AIM OF THE TASK >> Read the records below and copy each line that contains "blue".
════════
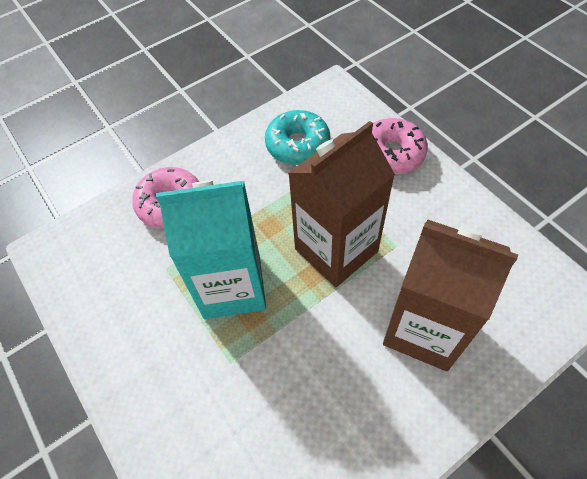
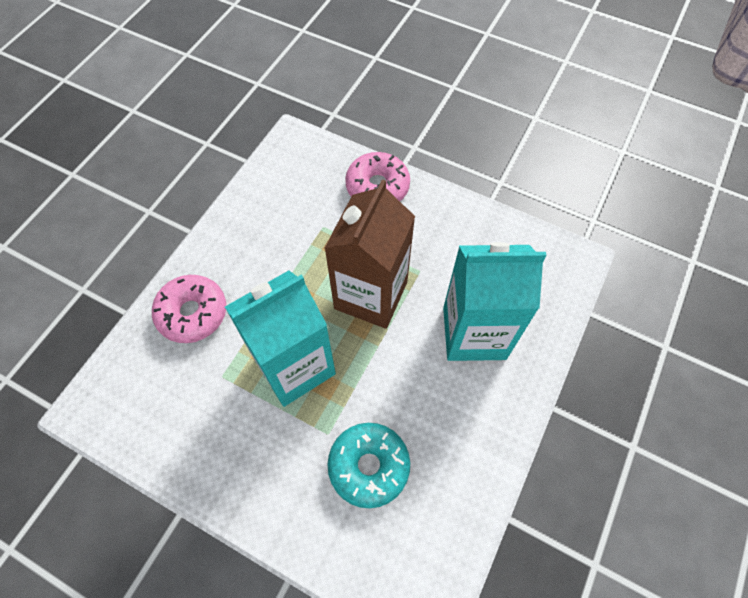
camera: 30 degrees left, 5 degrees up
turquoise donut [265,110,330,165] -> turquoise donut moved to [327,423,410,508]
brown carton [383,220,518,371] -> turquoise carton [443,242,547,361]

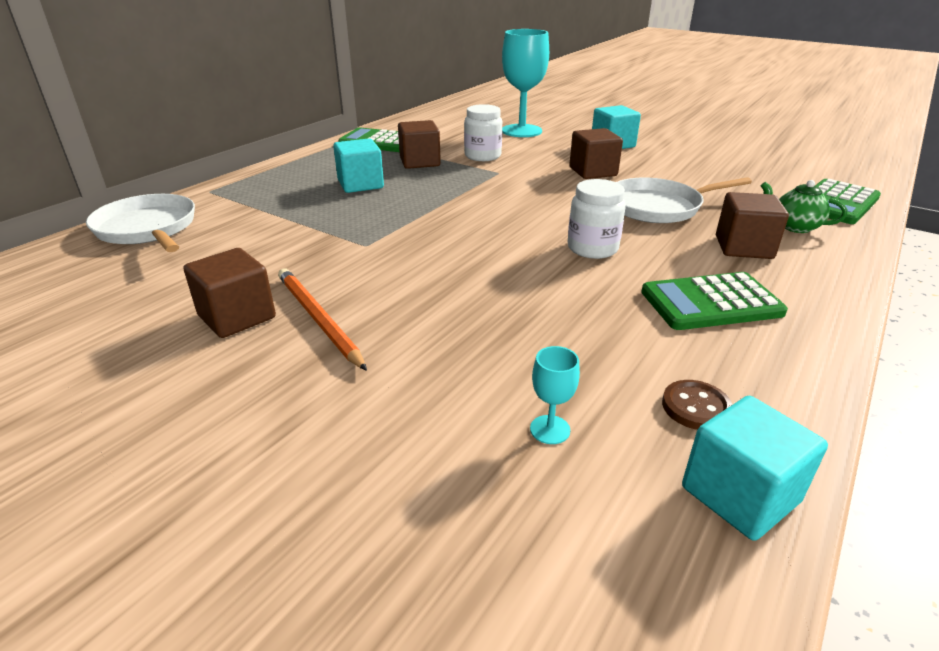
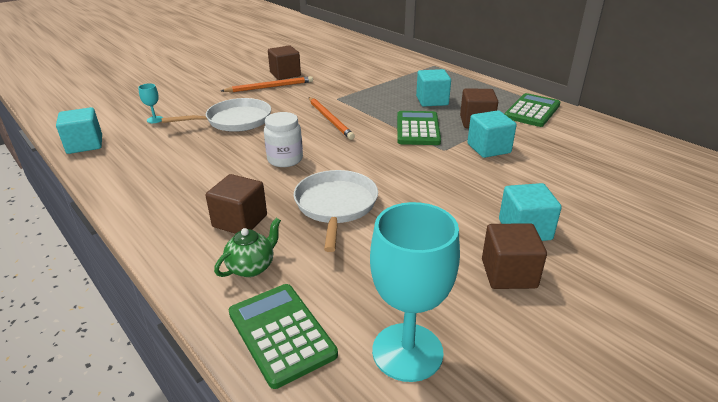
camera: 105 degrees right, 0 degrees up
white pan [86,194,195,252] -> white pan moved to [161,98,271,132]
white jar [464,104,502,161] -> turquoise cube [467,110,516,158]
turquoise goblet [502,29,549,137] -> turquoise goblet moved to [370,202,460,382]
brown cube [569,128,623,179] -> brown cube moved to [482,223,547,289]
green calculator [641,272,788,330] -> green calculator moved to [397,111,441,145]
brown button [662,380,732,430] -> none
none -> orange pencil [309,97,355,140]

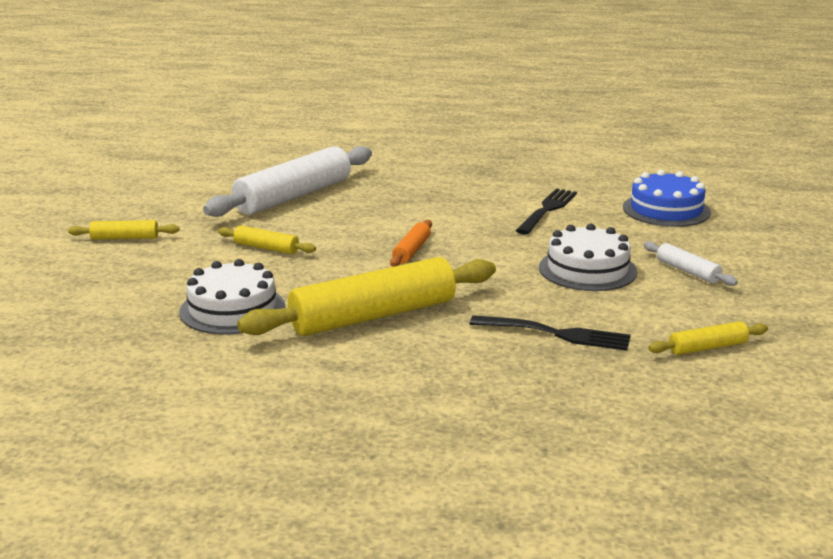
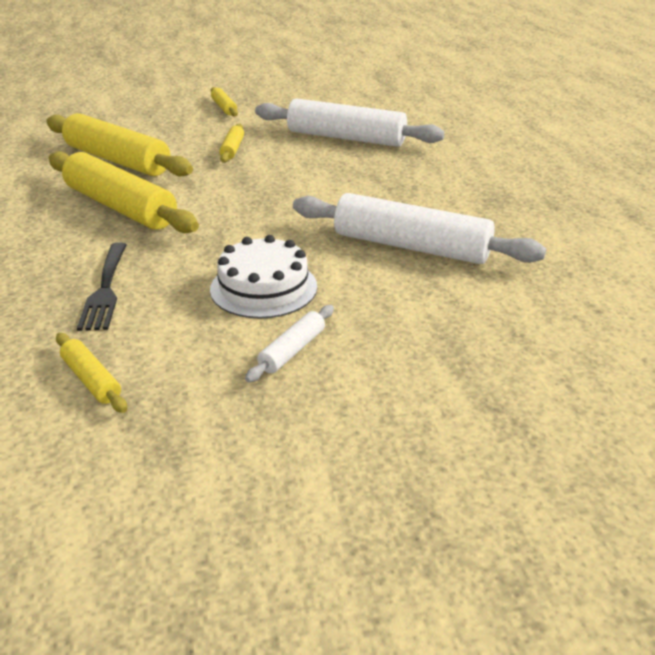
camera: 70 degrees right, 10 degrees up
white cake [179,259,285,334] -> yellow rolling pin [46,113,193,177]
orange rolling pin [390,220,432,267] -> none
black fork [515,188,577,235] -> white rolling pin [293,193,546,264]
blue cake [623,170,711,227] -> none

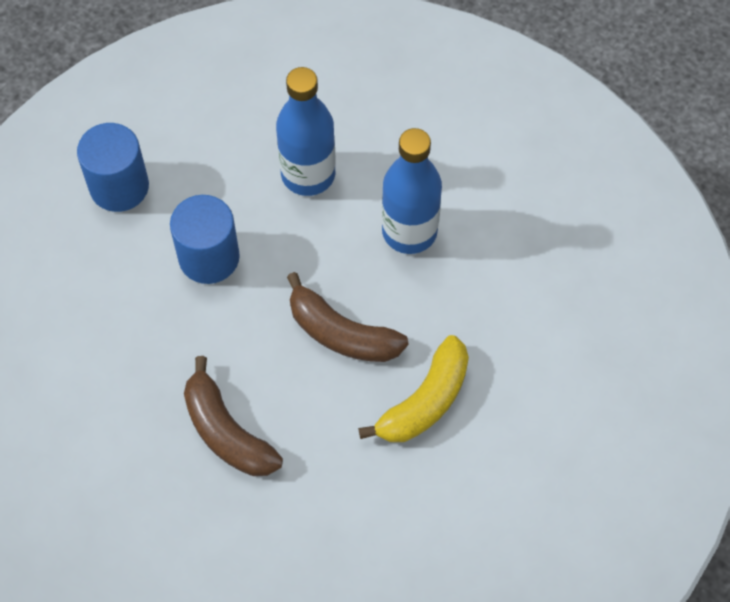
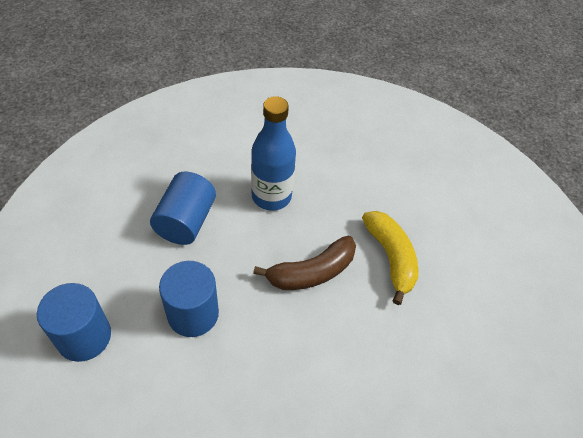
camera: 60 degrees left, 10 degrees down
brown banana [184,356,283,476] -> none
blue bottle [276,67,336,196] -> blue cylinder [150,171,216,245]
════════
YOUR RESPONSE >>
blue cake [623,170,711,227] -> none
blue bottle [276,67,336,196] -> blue cylinder [150,171,216,245]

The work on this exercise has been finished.